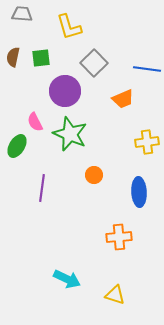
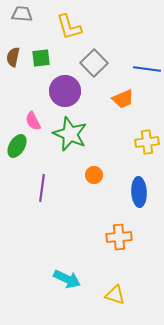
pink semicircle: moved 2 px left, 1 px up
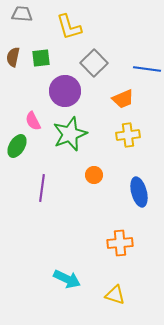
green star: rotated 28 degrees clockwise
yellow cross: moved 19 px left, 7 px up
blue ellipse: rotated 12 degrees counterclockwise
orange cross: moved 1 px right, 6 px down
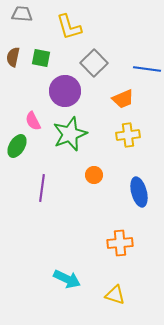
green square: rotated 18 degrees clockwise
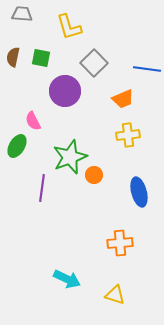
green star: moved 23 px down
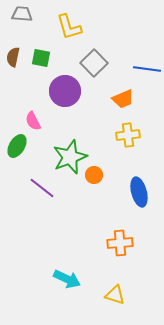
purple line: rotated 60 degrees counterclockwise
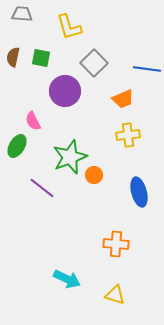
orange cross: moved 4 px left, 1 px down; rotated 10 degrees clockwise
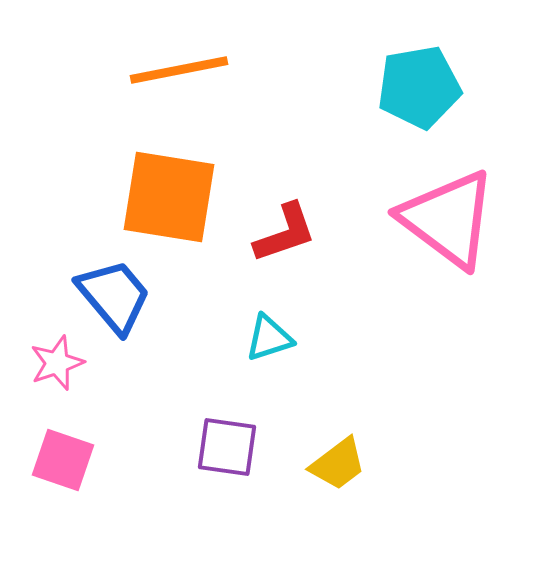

········

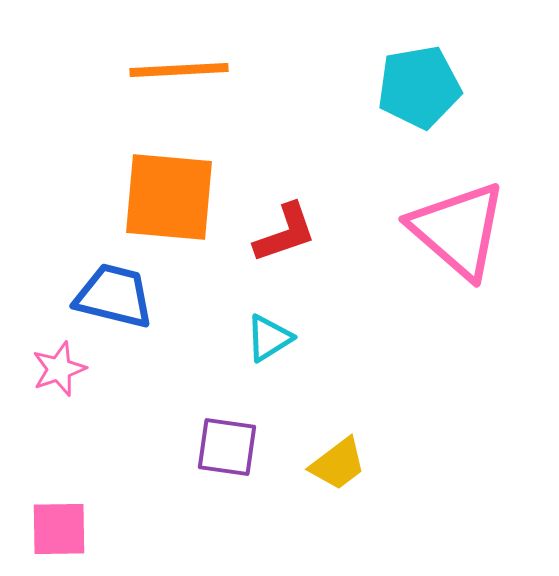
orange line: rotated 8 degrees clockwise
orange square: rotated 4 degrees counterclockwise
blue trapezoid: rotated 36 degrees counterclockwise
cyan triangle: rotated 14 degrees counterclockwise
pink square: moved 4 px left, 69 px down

········

- [DO THIS]
Rewrite the rows from the line with "green star: moved 23 px down" up to and including the line with "purple line: rotated", putting "pixels" in place of "px" and keeping everything else the same. Leave the pictures out of your answer.

- [ANSWER TO THE EXERCISE]
green star: moved 23 pixels down
purple line: rotated 60 degrees counterclockwise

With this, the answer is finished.